### Aim of the task
Your reply should contain nothing except the lines from the one with "LINE3 pin AO: D12 -> D15" through the end of the listing below, reproduced exactly and stripped of pictures.

### Exercise material
⁂
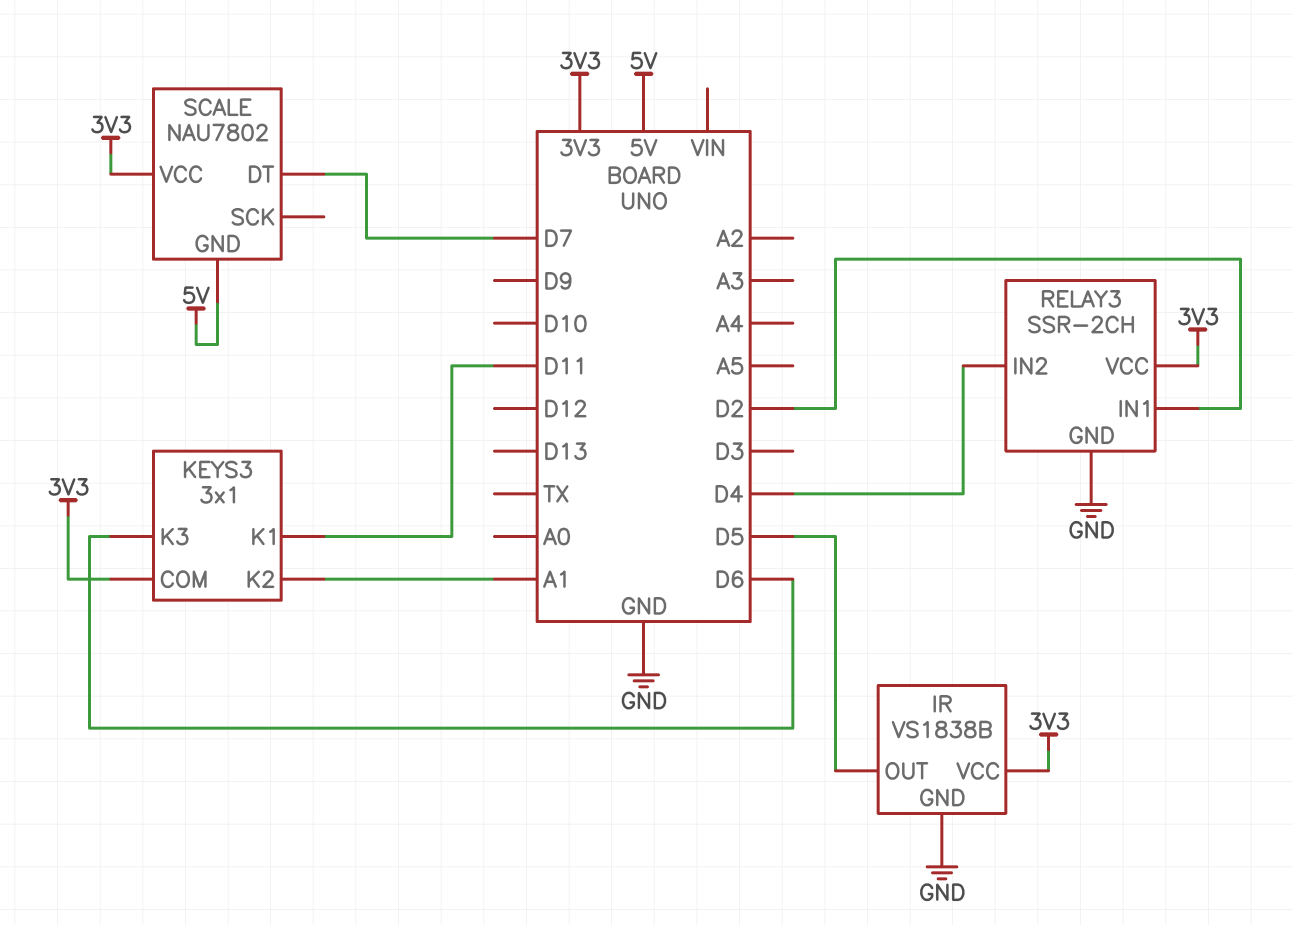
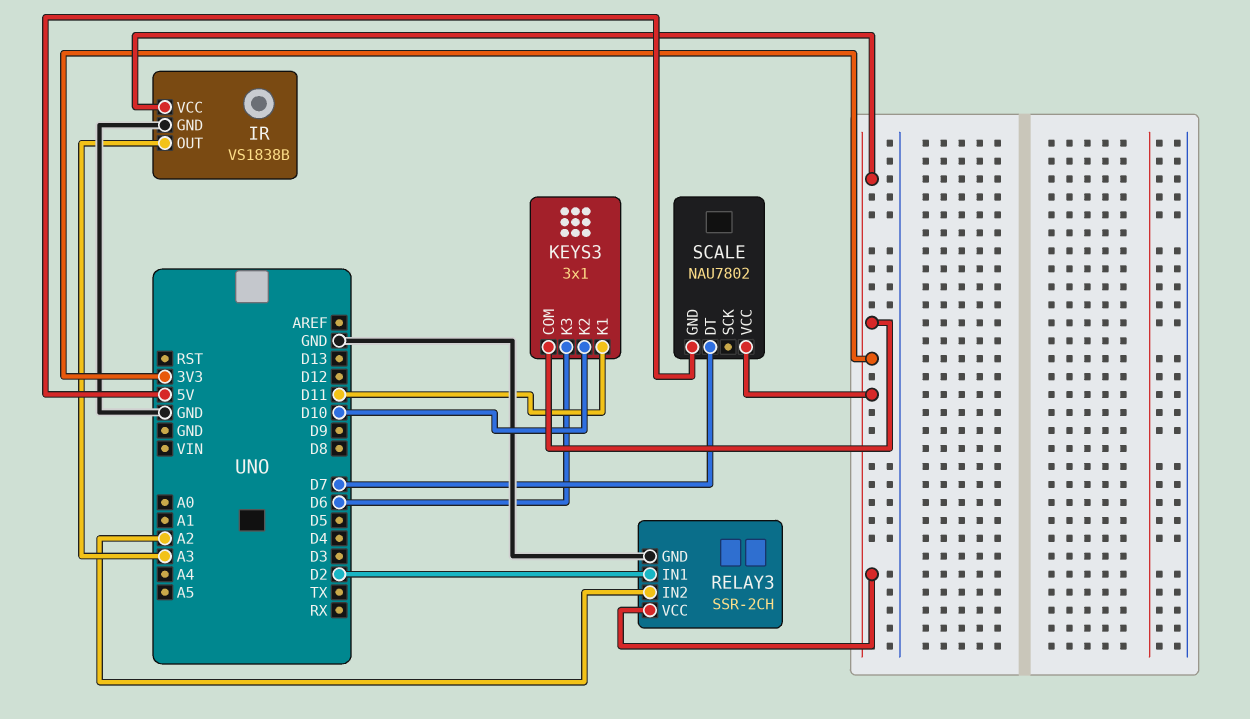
IR pin OUT: D5 -> A3
KEYS3 pin K2: A1 -> D10
RELAY3 pin IN2: D4 -> A2

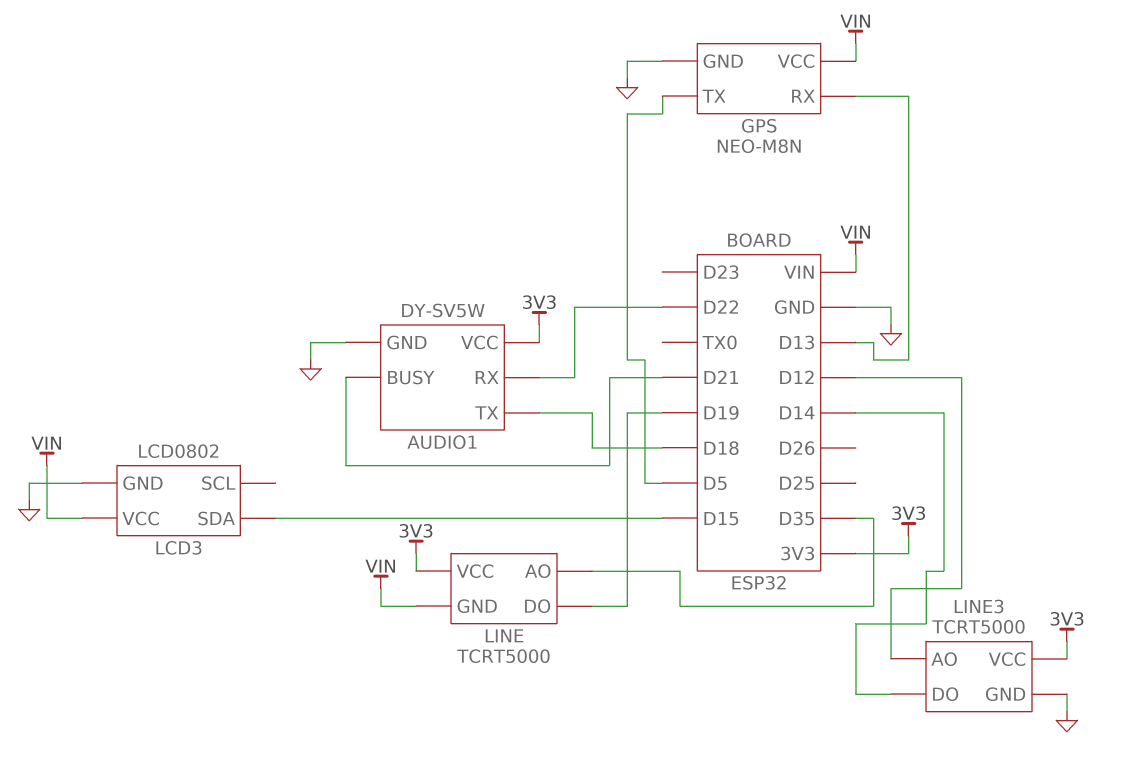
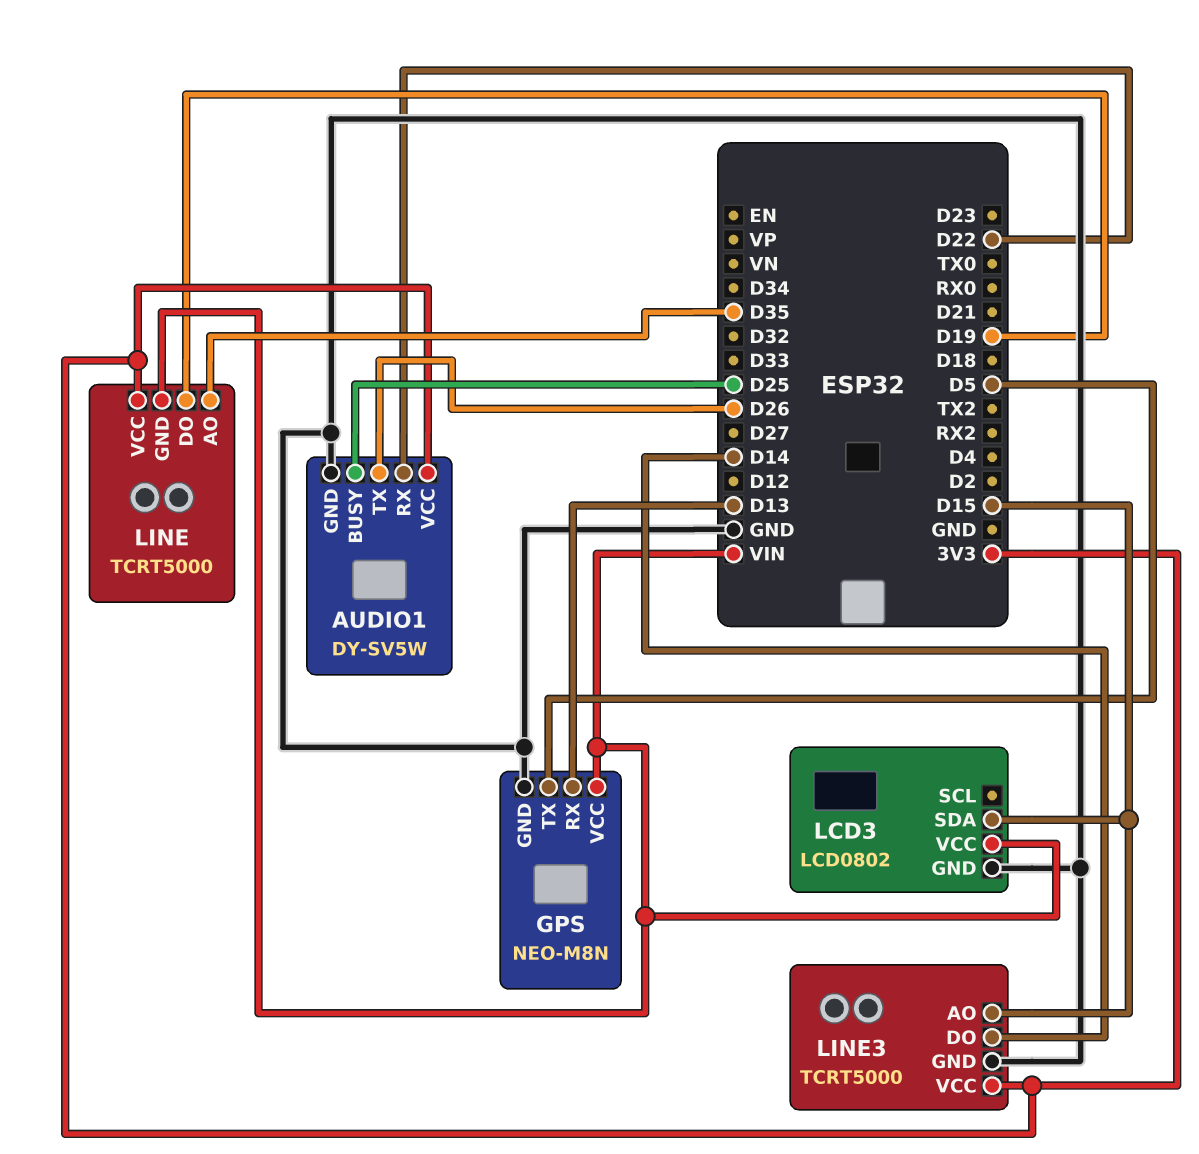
AUDIO1 pin BUSY: D21 -> D25
AUDIO1 pin TX: D18 -> D26
LINE3 pin AO: D12 -> D15

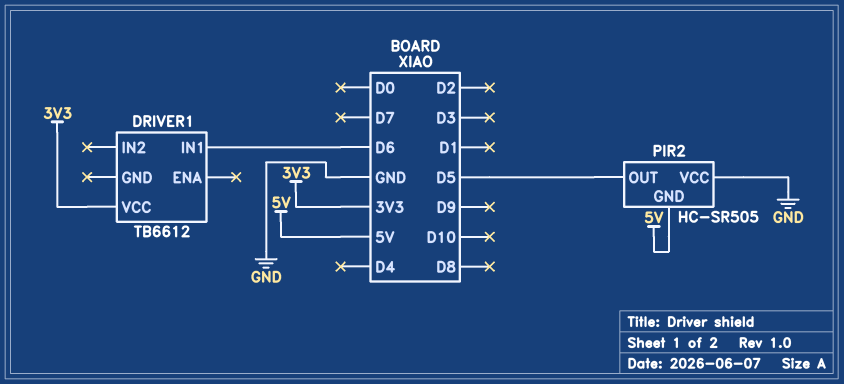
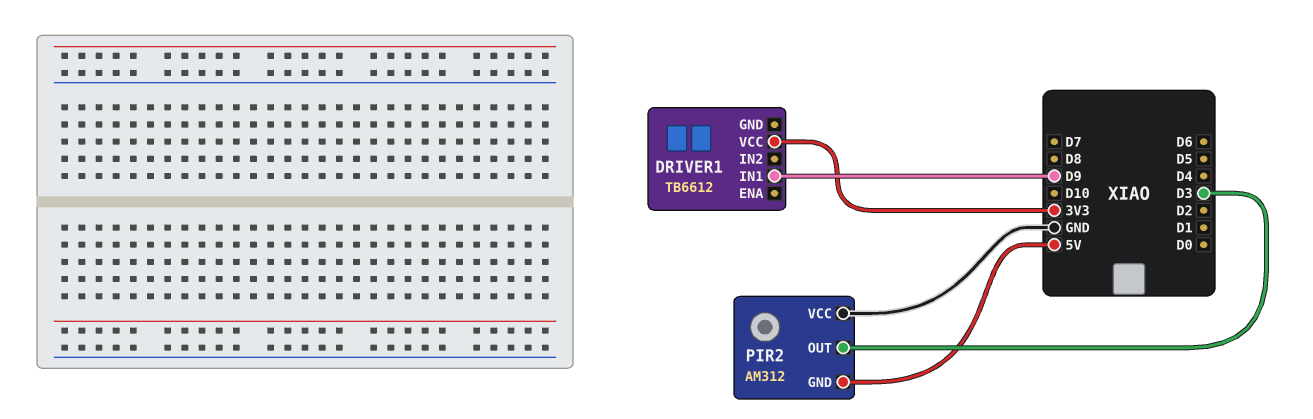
DRIVER1 pin IN1: D6 -> D9
PIR2: HC-SR505 -> AM312
PIR2 pin OUT: D5 -> D3

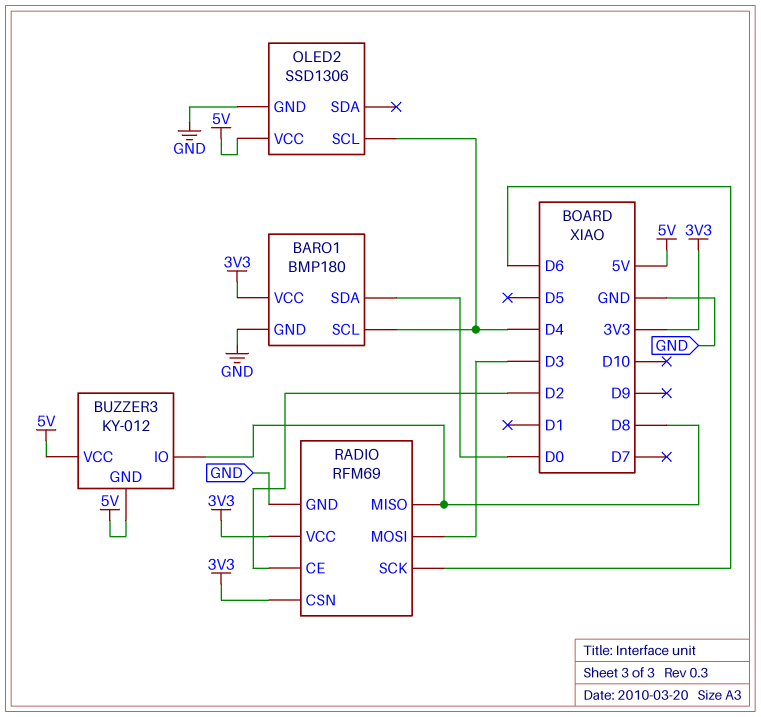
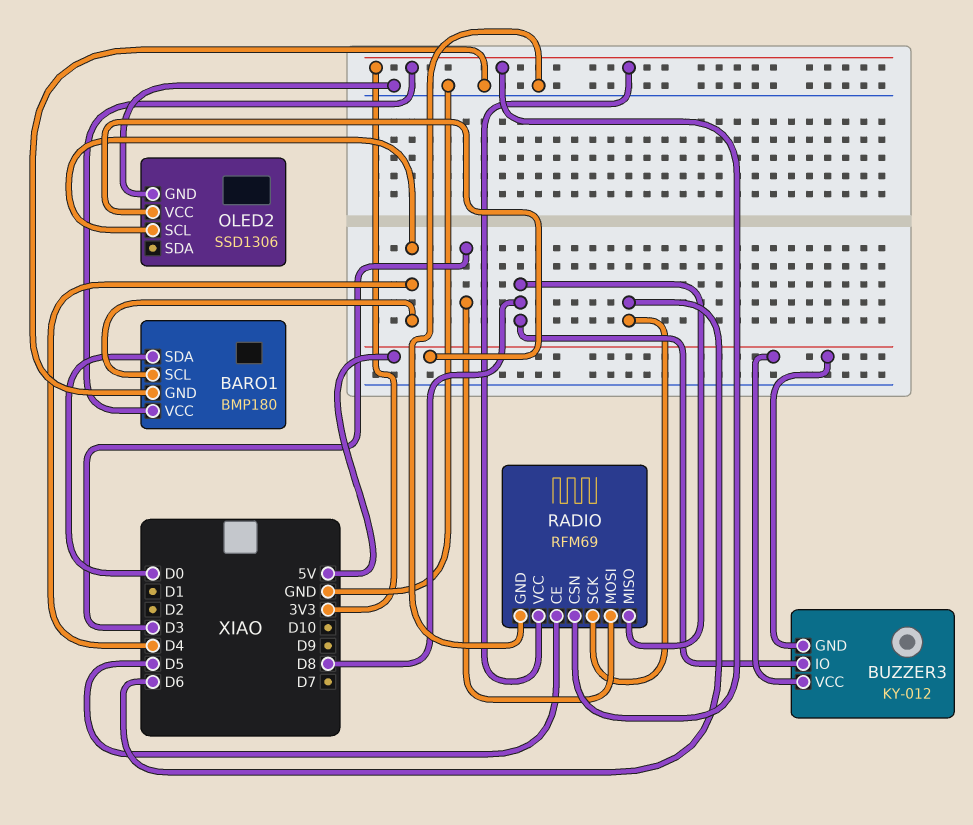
RADIO pin CE: D2 -> D5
⁂
### Written solution
LINE3 pin AO: D12 -> D15

DRIVER1 pin IN1: D6 -> D9
PIR2: HC-SR505 -> AM312
PIR2 pin OUT: D5 -> D3

RADIO pin CE: D2 -> D5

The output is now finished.